Material provided ▸

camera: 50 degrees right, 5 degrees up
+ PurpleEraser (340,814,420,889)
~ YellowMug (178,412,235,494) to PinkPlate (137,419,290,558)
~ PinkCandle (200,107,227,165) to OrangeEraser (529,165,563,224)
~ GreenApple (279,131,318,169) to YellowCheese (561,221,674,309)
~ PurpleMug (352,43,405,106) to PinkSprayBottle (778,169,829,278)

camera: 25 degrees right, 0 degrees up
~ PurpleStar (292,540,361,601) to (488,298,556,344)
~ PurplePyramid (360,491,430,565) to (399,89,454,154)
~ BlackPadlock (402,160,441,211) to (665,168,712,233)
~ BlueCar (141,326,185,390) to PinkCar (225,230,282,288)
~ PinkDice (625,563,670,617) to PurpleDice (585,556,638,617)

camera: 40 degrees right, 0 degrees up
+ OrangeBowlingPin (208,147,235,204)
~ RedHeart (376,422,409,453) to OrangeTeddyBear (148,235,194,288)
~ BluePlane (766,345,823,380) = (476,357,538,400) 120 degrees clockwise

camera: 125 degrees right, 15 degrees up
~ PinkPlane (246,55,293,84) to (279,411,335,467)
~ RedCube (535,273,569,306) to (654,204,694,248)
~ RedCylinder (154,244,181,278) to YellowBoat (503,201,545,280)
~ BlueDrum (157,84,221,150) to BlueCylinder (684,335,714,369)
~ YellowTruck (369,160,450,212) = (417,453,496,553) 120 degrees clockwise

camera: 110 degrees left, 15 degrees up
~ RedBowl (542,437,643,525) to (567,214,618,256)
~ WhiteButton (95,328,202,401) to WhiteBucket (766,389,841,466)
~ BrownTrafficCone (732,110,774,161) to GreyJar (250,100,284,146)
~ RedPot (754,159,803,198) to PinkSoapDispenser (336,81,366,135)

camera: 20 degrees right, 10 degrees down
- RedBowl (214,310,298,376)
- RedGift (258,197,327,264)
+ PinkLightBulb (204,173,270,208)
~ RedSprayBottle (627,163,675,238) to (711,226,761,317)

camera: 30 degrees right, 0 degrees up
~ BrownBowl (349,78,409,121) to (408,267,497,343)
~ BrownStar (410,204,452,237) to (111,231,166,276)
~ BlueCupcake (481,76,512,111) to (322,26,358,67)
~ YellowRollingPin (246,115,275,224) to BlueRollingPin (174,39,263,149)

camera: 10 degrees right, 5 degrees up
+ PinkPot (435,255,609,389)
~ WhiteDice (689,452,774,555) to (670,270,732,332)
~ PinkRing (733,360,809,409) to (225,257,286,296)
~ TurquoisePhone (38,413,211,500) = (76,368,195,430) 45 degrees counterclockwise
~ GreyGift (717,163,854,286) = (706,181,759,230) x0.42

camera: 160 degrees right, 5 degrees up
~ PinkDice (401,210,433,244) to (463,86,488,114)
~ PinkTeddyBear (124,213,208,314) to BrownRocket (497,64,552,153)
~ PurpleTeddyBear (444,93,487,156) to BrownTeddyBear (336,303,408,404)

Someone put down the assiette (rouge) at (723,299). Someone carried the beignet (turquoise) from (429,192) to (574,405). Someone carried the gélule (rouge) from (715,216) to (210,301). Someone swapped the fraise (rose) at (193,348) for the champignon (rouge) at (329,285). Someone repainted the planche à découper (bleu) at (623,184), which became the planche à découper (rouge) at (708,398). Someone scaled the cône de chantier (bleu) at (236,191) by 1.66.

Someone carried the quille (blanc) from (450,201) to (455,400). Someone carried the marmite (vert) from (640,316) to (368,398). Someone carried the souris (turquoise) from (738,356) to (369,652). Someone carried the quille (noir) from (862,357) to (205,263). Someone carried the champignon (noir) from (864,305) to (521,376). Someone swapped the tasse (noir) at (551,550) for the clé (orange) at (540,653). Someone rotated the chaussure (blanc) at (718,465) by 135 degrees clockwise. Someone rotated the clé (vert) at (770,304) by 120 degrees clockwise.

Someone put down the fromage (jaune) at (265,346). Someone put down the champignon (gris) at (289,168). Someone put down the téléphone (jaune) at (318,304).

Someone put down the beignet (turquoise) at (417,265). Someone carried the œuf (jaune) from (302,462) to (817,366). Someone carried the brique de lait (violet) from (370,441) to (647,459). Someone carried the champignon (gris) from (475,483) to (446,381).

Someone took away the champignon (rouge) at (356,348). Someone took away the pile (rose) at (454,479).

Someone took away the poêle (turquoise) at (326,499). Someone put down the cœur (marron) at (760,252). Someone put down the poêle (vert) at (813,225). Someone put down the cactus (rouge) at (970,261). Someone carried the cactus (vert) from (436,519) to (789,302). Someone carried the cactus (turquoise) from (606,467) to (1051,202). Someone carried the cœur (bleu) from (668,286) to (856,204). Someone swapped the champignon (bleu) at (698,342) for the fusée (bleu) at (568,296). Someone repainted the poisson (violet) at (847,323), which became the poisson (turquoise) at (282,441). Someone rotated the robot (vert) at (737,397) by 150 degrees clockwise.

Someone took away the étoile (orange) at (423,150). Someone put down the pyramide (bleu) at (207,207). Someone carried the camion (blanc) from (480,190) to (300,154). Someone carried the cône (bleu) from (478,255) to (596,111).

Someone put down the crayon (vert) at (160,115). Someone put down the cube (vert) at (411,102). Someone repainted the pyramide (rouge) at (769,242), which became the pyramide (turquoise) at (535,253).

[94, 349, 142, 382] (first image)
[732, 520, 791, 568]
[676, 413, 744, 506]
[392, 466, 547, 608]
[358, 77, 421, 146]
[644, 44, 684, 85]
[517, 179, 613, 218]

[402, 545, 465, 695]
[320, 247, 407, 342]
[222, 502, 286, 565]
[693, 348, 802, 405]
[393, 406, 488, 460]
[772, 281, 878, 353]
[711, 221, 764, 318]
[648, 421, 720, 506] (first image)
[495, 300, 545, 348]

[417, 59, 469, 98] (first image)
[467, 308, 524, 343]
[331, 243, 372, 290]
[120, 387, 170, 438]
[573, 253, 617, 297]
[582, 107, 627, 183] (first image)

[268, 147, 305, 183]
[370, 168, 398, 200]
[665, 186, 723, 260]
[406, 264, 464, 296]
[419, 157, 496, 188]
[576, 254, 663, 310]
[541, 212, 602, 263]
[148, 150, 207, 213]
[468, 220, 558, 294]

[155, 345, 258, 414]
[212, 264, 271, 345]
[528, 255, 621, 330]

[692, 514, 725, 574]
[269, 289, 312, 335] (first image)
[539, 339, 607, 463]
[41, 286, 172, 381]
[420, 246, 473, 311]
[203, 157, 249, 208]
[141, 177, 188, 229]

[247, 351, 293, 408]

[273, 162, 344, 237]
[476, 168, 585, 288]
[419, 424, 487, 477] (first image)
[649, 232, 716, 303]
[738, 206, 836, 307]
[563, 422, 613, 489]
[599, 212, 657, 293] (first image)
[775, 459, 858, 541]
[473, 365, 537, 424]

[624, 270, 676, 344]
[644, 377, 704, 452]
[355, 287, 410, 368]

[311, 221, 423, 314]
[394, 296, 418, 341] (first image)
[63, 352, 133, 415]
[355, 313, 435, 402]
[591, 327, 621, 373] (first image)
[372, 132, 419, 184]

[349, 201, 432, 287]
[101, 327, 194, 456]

Required work ▸ Exactly as they stand above, retype all of the records.

Exercise output ▸
camera: 50 degrees right, 5 degrees up
+ PurpleEraser (340,814,420,889)
~ YellowMug (178,412,235,494) to PinkPlate (137,419,290,558)
~ PinkCandle (200,107,227,165) to OrangeEraser (529,165,563,224)
~ GreenApple (279,131,318,169) to YellowCheese (561,221,674,309)
~ PurpleMug (352,43,405,106) to PinkSprayBottle (778,169,829,278)

camera: 25 degrees right, 0 degrees up
~ PurpleStar (292,540,361,601) to (488,298,556,344)
~ PurplePyramid (360,491,430,565) to (399,89,454,154)
~ BlackPadlock (402,160,441,211) to (665,168,712,233)
~ BlueCar (141,326,185,390) to PinkCar (225,230,282,288)
~ PinkDice (625,563,670,617) to PurpleDice (585,556,638,617)

camera: 40 degrees right, 0 degrees up
+ OrangeBowlingPin (208,147,235,204)
~ RedHeart (376,422,409,453) to OrangeTeddyBear (148,235,194,288)
~ BluePlane (766,345,823,380) = (476,357,538,400) 120 degrees clockwise

camera: 125 degrees right, 15 degrees up
~ PinkPlane (246,55,293,84) to (279,411,335,467)
~ RedCube (535,273,569,306) to (654,204,694,248)
~ RedCylinder (154,244,181,278) to YellowBoat (503,201,545,280)
~ BlueDrum (157,84,221,150) to BlueCylinder (684,335,714,369)
~ YellowTruck (369,160,450,212) = (417,453,496,553) 120 degrees clockwise

camera: 110 degrees left, 15 degrees up
~ RedBowl (542,437,643,525) to (567,214,618,256)
~ WhiteButton (95,328,202,401) to WhiteBucket (766,389,841,466)
~ BrownTrafficCone (732,110,774,161) to GreyJar (250,100,284,146)
~ RedPot (754,159,803,198) to PinkSoapDispenser (336,81,366,135)

camera: 20 degrees right, 10 degrees down
- RedBowl (214,310,298,376)
- RedGift (258,197,327,264)
+ PinkLightBulb (204,173,270,208)
~ RedSprayBottle (627,163,675,238) to (711,226,761,317)

camera: 30 degrees right, 0 degrees up
~ BrownBowl (349,78,409,121) to (408,267,497,343)
~ BrownStar (410,204,452,237) to (111,231,166,276)
~ BlueCupcake (481,76,512,111) to (322,26,358,67)
~ YellowRollingPin (246,115,275,224) to BlueRollingPin (174,39,263,149)

camera: 10 degrees right, 5 degrees up
+ PinkPot (435,255,609,389)
~ WhiteDice (689,452,774,555) to (670,270,732,332)
~ PinkRing (733,360,809,409) to (225,257,286,296)
~ TurquoisePhone (38,413,211,500) = (76,368,195,430) 45 degrees counterclockwise
~ GreyGift (717,163,854,286) = (706,181,759,230) x0.42

camera: 160 degrees right, 5 degrees up
~ PinkDice (401,210,433,244) to (463,86,488,114)
~ PinkTeddyBear (124,213,208,314) to BrownRocket (497,64,552,153)
~ PurpleTeddyBear (444,93,487,156) to BrownTeddyBear (336,303,408,404)

Someone put down the assiette (rouge) at (723,299). Someone carried the beignet (turquoise) from (429,192) to (574,405). Someone carried the gélule (rouge) from (715,216) to (210,301). Someone swapped the fraise (rose) at (193,348) for the champignon (rouge) at (329,285). Someone repainted the planche à découper (bleu) at (623,184), which became the planche à découper (rouge) at (708,398). Someone scaled the cône de chantier (bleu) at (236,191) by 1.66.

Someone carried the quille (blanc) from (450,201) to (455,400). Someone carried the marmite (vert) from (640,316) to (368,398). Someone carried the souris (turquoise) from (738,356) to (369,652). Someone carried the quille (noir) from (862,357) to (205,263). Someone carried the champignon (noir) from (864,305) to (521,376). Someone swapped the tasse (noir) at (551,550) for the clé (orange) at (540,653). Someone rotated the chaussure (blanc) at (718,465) by 135 degrees clockwise. Someone rotated the clé (vert) at (770,304) by 120 degrees clockwise.

Someone put down the fromage (jaune) at (265,346). Someone put down the champignon (gris) at (289,168). Someone put down the téléphone (jaune) at (318,304).

Someone put down the beignet (turquoise) at (417,265). Someone carried the œuf (jaune) from (302,462) to (817,366). Someone carried the brique de lait (violet) from (370,441) to (647,459). Someone carried the champignon (gris) from (475,483) to (446,381).

Someone took away the champignon (rouge) at (356,348). Someone took away the pile (rose) at (454,479).

Someone took away the poêle (turquoise) at (326,499). Someone put down the cœur (marron) at (760,252). Someone put down the poêle (vert) at (813,225). Someone put down the cactus (rouge) at (970,261). Someone carried the cactus (vert) from (436,519) to (789,302). Someone carried the cactus (turquoise) from (606,467) to (1051,202). Someone carried the cœur (bleu) from (668,286) to (856,204). Someone swapped the champignon (bleu) at (698,342) for the fusée (bleu) at (568,296). Someone repainted the poisson (violet) at (847,323), which became the poisson (turquoise) at (282,441). Someone rotated the robot (vert) at (737,397) by 150 degrees clockwise.

Someone took away the étoile (orange) at (423,150). Someone put down the pyramide (bleu) at (207,207). Someone carried the camion (blanc) from (480,190) to (300,154). Someone carried the cône (bleu) from (478,255) to (596,111).

Someone put down the crayon (vert) at (160,115). Someone put down the cube (vert) at (411,102). Someone repainted the pyramide (rouge) at (769,242), which became the pyramide (turquoise) at (535,253).

[94, 349, 142, 382] (first image)
[732, 520, 791, 568]
[676, 413, 744, 506]
[392, 466, 547, 608]
[358, 77, 421, 146]
[644, 44, 684, 85]
[517, 179, 613, 218]

[402, 545, 465, 695]
[320, 247, 407, 342]
[222, 502, 286, 565]
[693, 348, 802, 405]
[393, 406, 488, 460]
[772, 281, 878, 353]
[711, 221, 764, 318]
[648, 421, 720, 506] (first image)
[495, 300, 545, 348]

[417, 59, 469, 98] (first image)
[467, 308, 524, 343]
[331, 243, 372, 290]
[120, 387, 170, 438]
[573, 253, 617, 297]
[582, 107, 627, 183] (first image)

[268, 147, 305, 183]
[370, 168, 398, 200]
[665, 186, 723, 260]
[406, 264, 464, 296]
[419, 157, 496, 188]
[576, 254, 663, 310]
[541, 212, 602, 263]
[148, 150, 207, 213]
[468, 220, 558, 294]

[155, 345, 258, 414]
[212, 264, 271, 345]
[528, 255, 621, 330]

[692, 514, 725, 574]
[269, 289, 312, 335] (first image)
[539, 339, 607, 463]
[41, 286, 172, 381]
[420, 246, 473, 311]
[203, 157, 249, 208]
[141, 177, 188, 229]

[247, 351, 293, 408]

[273, 162, 344, 237]
[476, 168, 585, 288]
[419, 424, 487, 477] (first image)
[649, 232, 716, 303]
[738, 206, 836, 307]
[563, 422, 613, 489]
[599, 212, 657, 293] (first image)
[775, 459, 858, 541]
[473, 365, 537, 424]

[624, 270, 676, 344]
[644, 377, 704, 452]
[355, 287, 410, 368]

[311, 221, 423, 314]
[394, 296, 418, 341] (first image)
[63, 352, 133, 415]
[355, 313, 435, 402]
[591, 327, 621, 373] (first image)
[372, 132, 419, 184]

[349, 201, 432, 287]
[101, 327, 194, 456]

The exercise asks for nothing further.